▶ [Edit tracking data]
****************************************

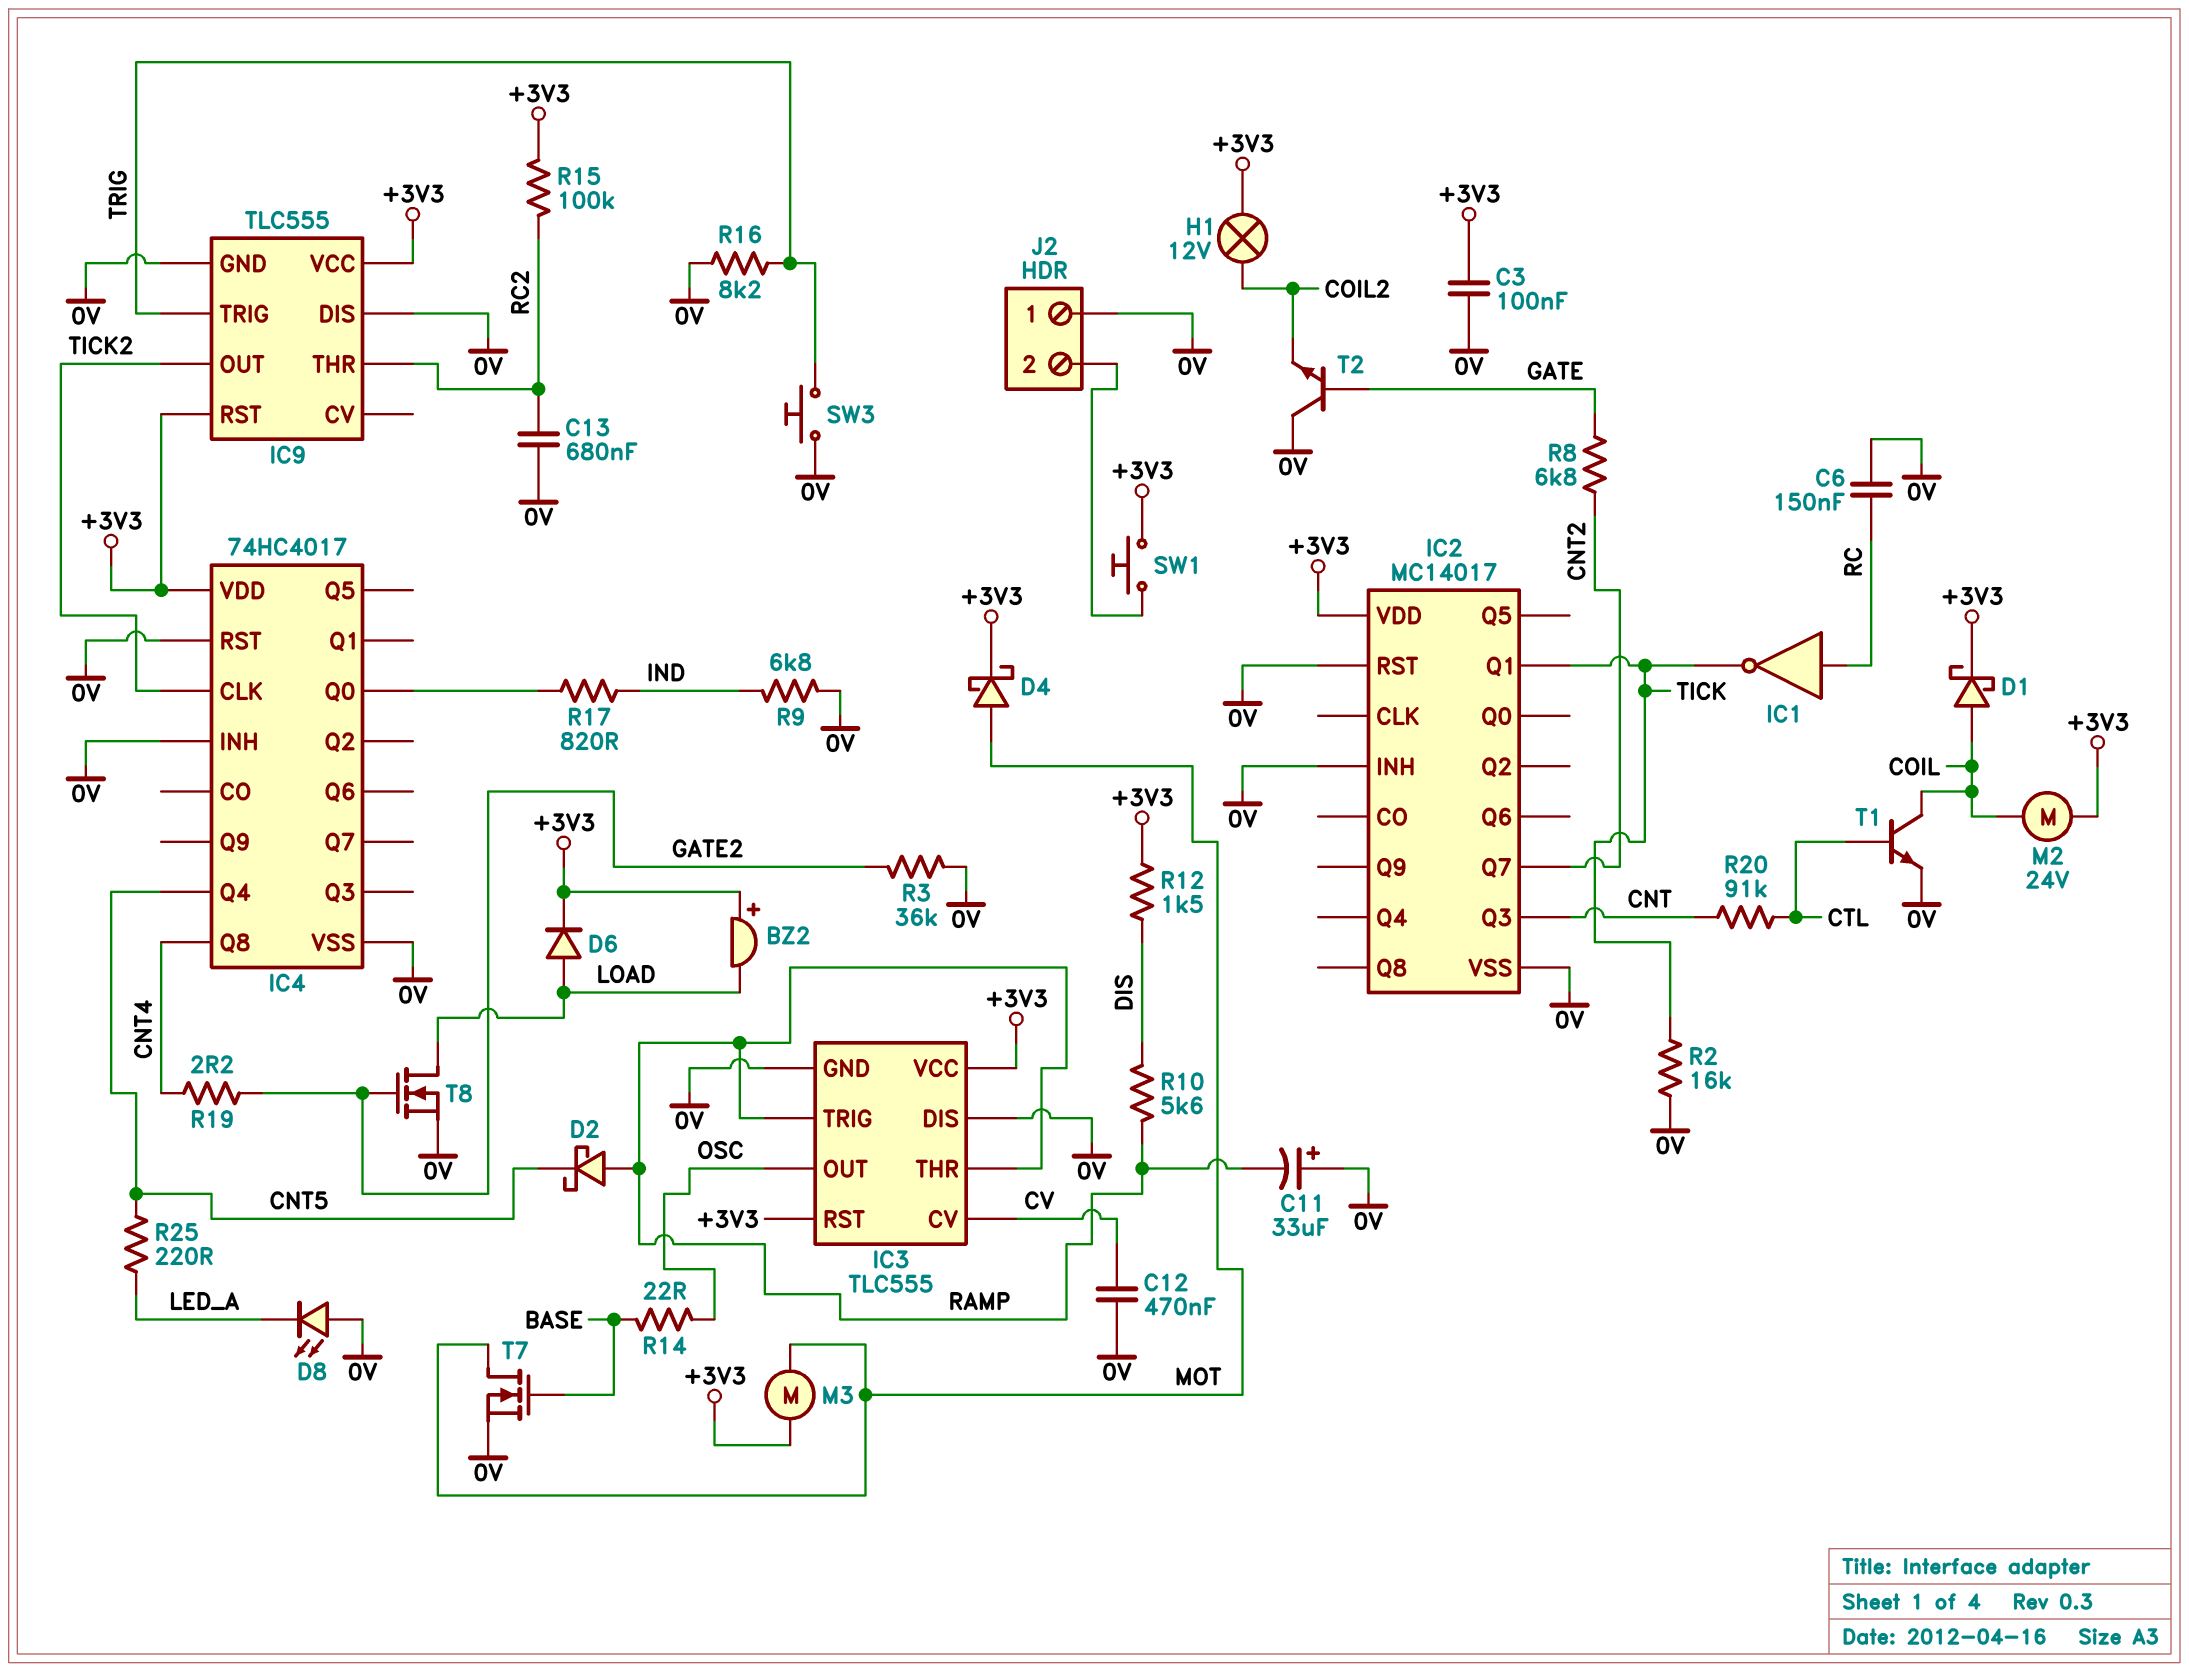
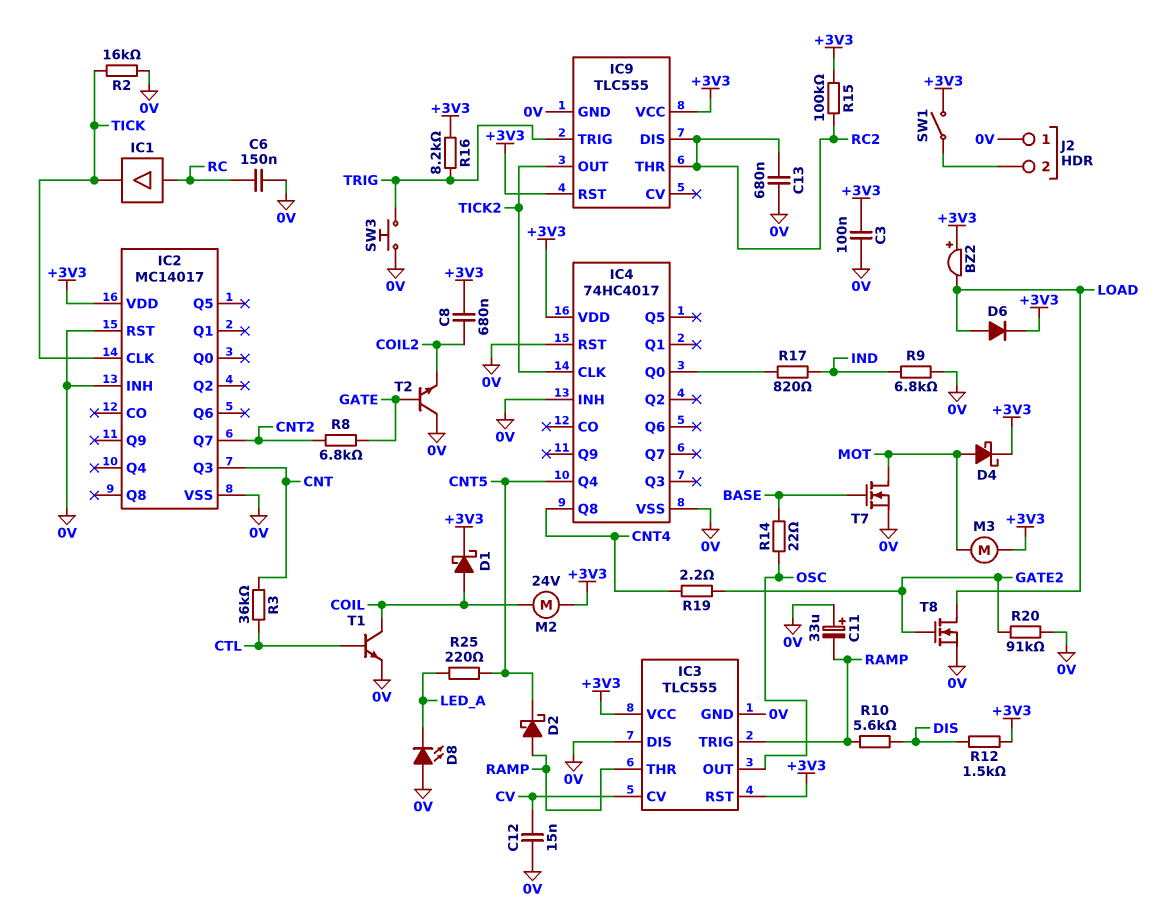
C8: none -> 680nF (+3V3, COIL2)
C12: 470nF (0V, CV) -> 15nF (0V, CV)
H1: lamp 12V (+3V3, COIL2) -> none
IC1: NOT (in RC, out TICK) -> buffer (in RC, out TICK)
IC2 pin CLK: none -> TICK
IC2 pin Q1: TICK -> none
IC9 pin DIS: 0V -> RC2
R3: 36k (0V, GATE2) -> 36k (CNT, CTL)
R16: 8.2k (0V, TRIG) -> 8.2k (+3V3, TRIG)
R20: 91k (CNT, CTL) -> 91k (0V, GATE2)
SW1: button (+3V3, J2/2) -> switch (+3V3, J2/2)

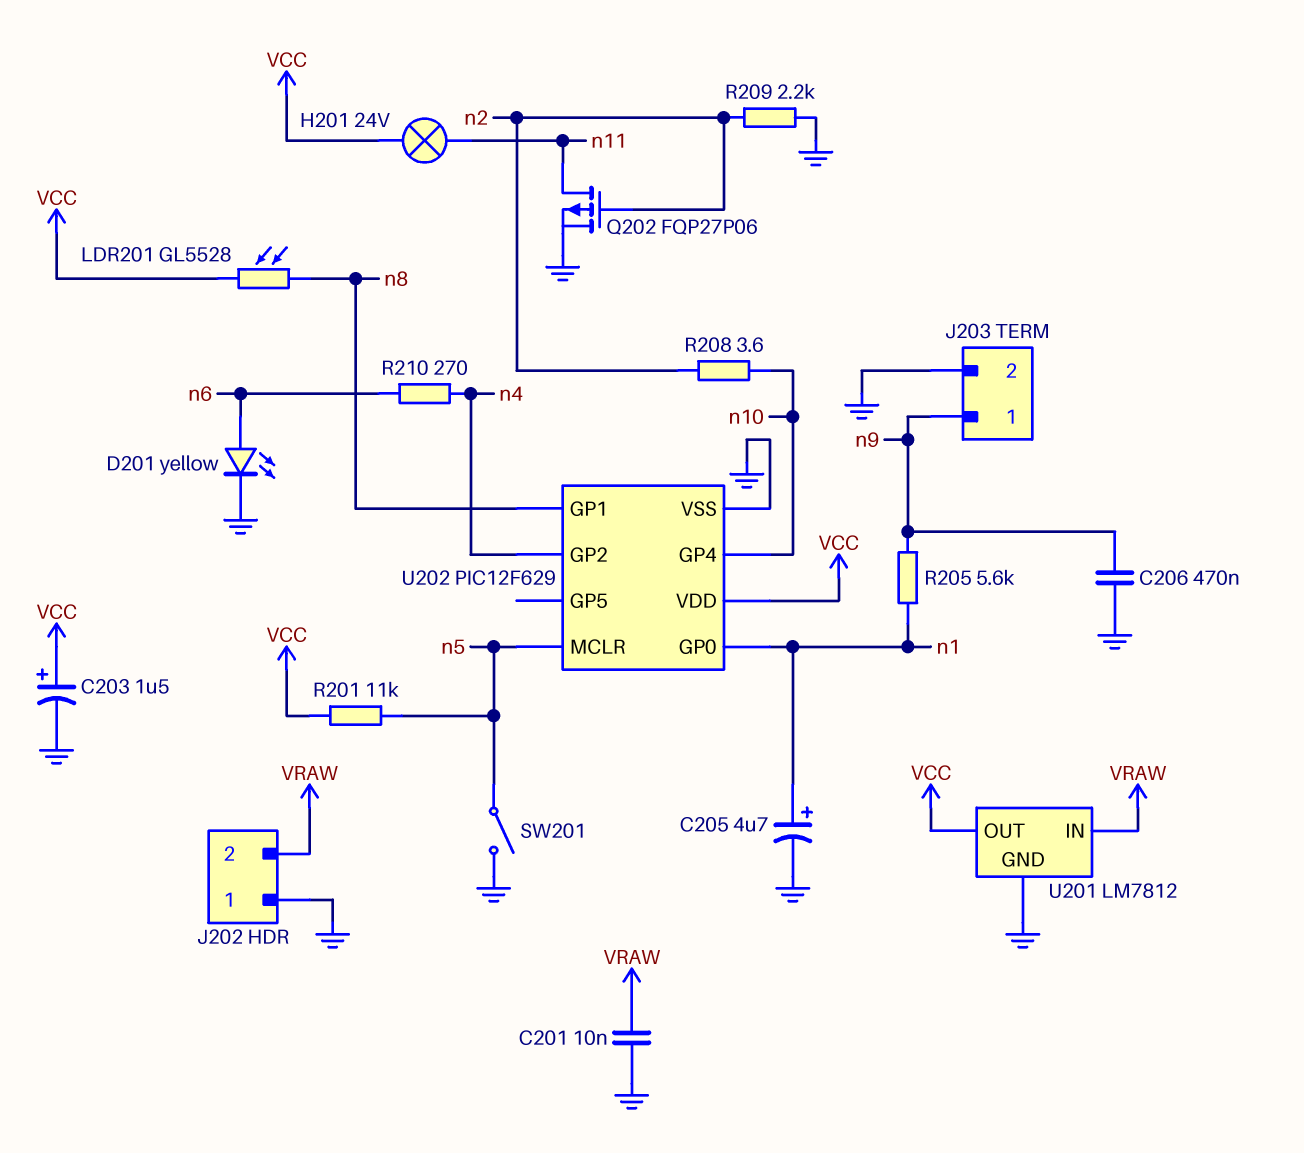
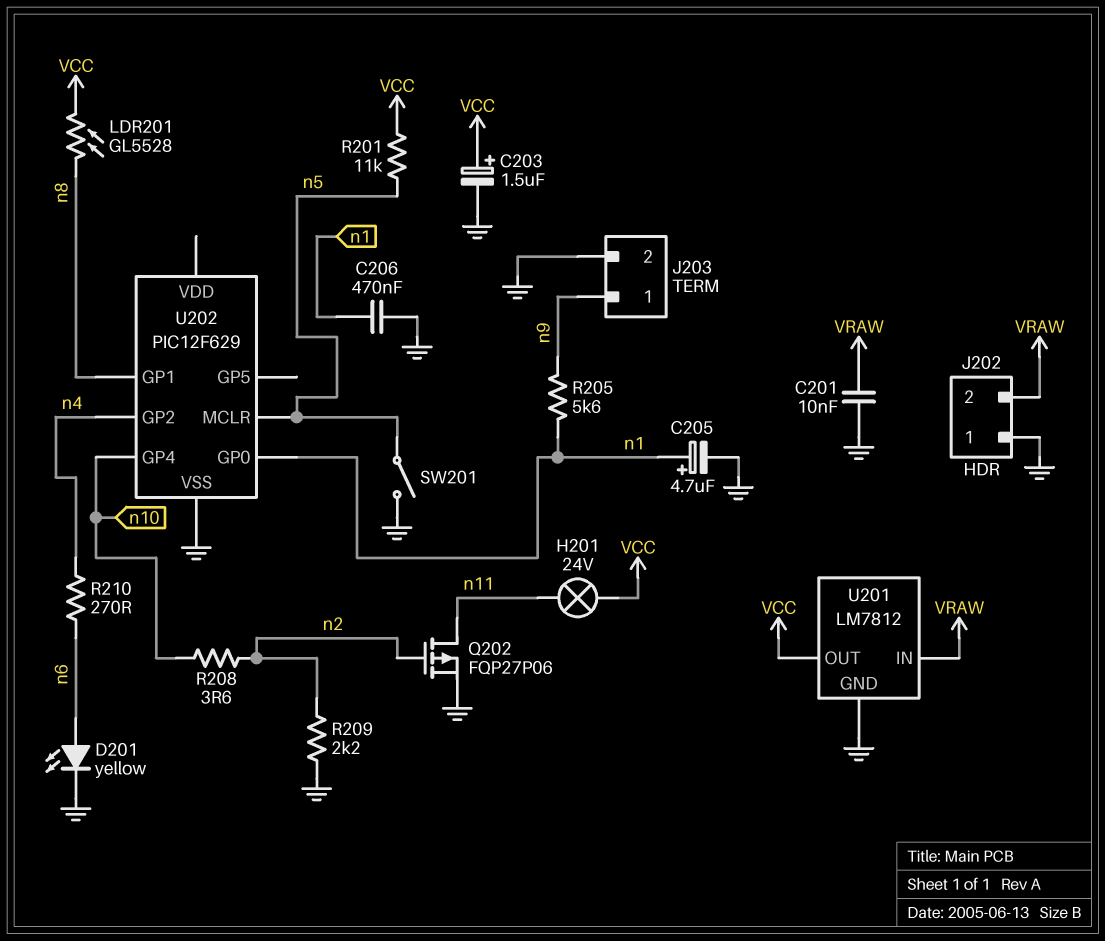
C206: 470nF (GND, n9) -> 470nF (GND, n1)
U202 pin VDD: VCC -> none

****************************************

▶ [What is required]
Return all lines in the data that include the word "none".

▶ [Output of the exercise]
C8: none -> 680nF (+3V3, COIL2)
H1: lamp 12V (+3V3, COIL2) -> none
IC2 pin CLK: none -> TICK
IC2 pin Q1: TICK -> none
U202 pin VDD: VCC -> none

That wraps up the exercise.